(Dataset records)
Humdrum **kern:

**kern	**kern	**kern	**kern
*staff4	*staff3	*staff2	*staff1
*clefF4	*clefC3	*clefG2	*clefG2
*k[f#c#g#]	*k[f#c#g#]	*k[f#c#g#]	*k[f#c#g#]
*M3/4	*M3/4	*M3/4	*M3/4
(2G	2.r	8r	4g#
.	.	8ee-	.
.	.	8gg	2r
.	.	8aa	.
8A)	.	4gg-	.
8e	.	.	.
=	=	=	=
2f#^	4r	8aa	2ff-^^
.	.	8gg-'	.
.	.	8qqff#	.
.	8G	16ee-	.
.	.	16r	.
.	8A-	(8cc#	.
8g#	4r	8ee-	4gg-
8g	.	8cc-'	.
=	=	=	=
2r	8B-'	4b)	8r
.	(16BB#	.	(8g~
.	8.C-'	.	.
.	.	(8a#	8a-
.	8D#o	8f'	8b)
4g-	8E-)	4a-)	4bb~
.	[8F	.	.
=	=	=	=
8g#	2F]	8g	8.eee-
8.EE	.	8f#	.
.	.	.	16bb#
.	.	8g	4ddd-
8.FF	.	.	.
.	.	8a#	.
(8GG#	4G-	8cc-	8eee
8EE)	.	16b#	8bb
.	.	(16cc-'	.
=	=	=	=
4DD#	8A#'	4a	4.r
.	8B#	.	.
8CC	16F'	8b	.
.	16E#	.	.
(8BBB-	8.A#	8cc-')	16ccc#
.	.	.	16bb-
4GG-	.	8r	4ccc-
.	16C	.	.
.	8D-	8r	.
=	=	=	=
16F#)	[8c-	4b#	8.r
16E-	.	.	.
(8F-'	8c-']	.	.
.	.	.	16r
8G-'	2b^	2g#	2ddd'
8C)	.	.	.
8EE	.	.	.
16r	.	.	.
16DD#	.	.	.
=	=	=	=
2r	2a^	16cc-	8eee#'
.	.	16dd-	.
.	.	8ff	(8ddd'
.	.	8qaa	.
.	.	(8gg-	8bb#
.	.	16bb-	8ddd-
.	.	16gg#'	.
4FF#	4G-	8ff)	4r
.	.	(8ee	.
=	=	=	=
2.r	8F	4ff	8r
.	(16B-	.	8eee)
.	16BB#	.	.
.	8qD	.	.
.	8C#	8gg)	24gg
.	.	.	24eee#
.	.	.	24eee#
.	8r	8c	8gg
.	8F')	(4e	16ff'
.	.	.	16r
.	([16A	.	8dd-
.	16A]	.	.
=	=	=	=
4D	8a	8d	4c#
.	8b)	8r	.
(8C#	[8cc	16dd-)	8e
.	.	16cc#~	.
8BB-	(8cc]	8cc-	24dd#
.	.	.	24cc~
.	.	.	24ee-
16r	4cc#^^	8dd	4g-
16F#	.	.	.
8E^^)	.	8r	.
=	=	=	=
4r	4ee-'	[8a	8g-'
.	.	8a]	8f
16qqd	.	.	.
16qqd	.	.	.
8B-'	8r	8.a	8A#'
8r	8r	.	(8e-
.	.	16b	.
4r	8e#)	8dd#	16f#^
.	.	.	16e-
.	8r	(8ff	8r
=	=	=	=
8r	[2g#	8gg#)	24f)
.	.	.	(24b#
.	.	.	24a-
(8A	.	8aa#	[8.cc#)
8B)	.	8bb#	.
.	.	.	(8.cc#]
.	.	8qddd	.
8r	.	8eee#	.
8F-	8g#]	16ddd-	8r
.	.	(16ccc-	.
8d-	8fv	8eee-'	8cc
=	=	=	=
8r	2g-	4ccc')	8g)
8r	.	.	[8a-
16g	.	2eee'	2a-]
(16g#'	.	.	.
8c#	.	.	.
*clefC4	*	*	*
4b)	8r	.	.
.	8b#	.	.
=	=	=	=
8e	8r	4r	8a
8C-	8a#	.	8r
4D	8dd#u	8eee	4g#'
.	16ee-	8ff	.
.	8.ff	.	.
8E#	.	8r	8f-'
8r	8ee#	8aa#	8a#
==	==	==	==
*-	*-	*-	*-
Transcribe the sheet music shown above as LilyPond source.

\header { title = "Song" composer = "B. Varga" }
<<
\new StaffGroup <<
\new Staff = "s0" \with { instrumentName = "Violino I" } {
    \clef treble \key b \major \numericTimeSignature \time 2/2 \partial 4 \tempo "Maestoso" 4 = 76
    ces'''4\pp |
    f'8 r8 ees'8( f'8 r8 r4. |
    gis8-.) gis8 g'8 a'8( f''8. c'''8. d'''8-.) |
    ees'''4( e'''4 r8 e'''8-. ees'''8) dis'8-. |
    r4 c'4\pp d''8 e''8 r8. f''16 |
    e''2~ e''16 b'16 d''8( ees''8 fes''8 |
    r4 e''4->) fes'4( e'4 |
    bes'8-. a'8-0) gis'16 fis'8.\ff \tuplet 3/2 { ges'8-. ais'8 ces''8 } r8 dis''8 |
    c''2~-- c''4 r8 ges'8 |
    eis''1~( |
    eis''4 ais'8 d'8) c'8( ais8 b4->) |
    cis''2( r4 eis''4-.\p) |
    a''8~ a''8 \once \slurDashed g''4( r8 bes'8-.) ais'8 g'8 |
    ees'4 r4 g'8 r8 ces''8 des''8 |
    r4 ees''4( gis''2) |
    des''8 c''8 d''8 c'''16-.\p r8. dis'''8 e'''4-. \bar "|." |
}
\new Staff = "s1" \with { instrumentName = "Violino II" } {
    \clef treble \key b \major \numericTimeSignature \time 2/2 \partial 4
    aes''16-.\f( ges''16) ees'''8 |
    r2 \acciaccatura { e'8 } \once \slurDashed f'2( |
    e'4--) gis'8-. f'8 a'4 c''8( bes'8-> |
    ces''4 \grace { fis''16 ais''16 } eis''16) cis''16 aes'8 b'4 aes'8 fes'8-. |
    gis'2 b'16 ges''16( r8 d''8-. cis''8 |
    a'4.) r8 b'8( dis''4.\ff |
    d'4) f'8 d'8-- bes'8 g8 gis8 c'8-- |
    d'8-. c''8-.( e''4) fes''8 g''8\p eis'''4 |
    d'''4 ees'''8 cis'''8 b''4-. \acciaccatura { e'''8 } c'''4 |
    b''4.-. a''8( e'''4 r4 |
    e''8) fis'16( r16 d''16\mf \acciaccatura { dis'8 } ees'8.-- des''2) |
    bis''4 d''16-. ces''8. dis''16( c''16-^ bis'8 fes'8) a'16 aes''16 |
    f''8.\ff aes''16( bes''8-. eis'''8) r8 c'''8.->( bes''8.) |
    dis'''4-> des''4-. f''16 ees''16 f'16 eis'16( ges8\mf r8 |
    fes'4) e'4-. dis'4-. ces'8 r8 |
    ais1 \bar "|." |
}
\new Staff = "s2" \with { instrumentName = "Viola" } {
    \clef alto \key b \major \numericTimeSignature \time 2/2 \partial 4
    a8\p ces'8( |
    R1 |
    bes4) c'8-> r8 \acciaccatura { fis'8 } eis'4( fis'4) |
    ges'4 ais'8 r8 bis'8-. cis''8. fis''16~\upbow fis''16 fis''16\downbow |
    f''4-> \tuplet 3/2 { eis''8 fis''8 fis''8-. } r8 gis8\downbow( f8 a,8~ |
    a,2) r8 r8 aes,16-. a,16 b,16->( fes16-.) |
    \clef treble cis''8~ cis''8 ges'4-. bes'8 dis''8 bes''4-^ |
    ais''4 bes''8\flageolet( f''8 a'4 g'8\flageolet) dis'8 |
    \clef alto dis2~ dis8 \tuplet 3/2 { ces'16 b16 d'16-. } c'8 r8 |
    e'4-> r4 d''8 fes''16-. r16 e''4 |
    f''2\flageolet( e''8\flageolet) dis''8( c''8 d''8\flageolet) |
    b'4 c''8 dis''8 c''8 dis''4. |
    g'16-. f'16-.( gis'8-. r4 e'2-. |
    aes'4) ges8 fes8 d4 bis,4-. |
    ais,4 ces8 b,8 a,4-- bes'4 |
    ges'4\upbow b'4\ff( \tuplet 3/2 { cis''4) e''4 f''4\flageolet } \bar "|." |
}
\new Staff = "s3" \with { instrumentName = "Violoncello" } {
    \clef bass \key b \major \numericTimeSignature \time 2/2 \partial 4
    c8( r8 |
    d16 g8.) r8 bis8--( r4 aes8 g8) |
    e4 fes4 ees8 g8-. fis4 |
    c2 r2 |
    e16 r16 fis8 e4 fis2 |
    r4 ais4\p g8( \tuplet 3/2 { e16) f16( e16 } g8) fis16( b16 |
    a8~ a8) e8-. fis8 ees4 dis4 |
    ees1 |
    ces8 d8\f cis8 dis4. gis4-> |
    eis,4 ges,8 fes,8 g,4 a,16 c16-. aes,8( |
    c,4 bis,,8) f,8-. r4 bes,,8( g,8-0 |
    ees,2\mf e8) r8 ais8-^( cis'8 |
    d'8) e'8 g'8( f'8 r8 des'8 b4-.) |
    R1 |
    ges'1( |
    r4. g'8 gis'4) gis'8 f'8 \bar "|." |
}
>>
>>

* [Exercise instructions]:
Pull out every line of the listing above that contains the word "treble".

* [Final answer]:
    \clef treble \key b \major \numericTimeSignature \time 2/2 \partial 4 \tempo "Maestoso" 4 = 76
    \clef treble \key b \major \numericTimeSignature \time 2/2 \partial 4
    \clef treble cis''8~ cis''8 ges'4-. bes'8 dis''8 bes''4-^ |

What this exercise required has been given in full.